◆ Problem to solve: Exactly transcribe the line that holds "(171, 290) = (312, 461): none -> pink phone" and every remaining line of the records, up to and including the final one, with nothing else.
——————————
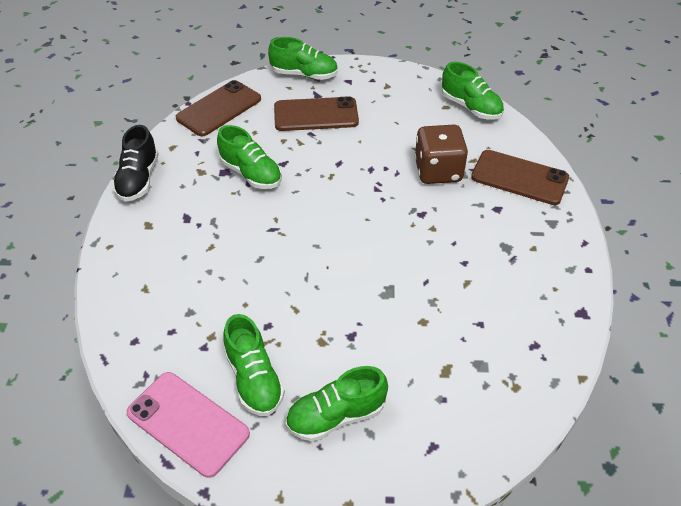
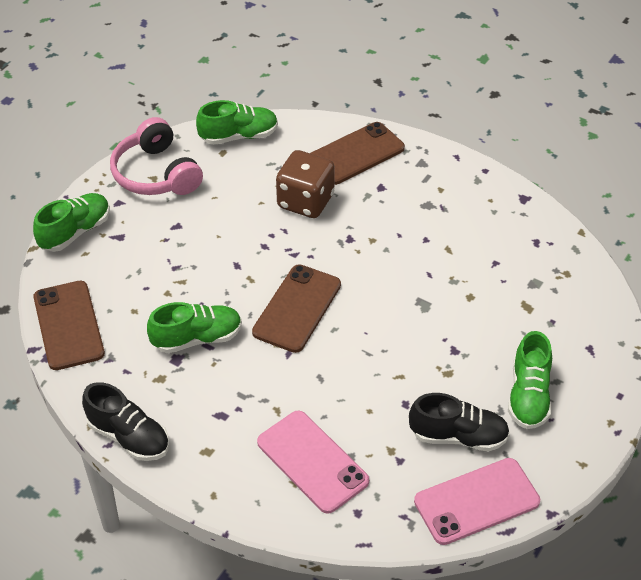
camera: 60 degrees left, 0 degrees up
(171, 290) = (312, 461): none -> pink phone
(254, 379) = (458, 436): green shoe -> black shoe
(316, 115) = (150, 251): brown phone -> brown phone (297, 308)
(392, 85) = (156, 174): none -> pink headphones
——————————
◆ Output below:
(171, 290) = (312, 461): none -> pink phone
(254, 379) = (458, 436): green shoe -> black shoe
(316, 115) = (150, 251): brown phone -> brown phone (297, 308)
(392, 85) = (156, 174): none -> pink headphones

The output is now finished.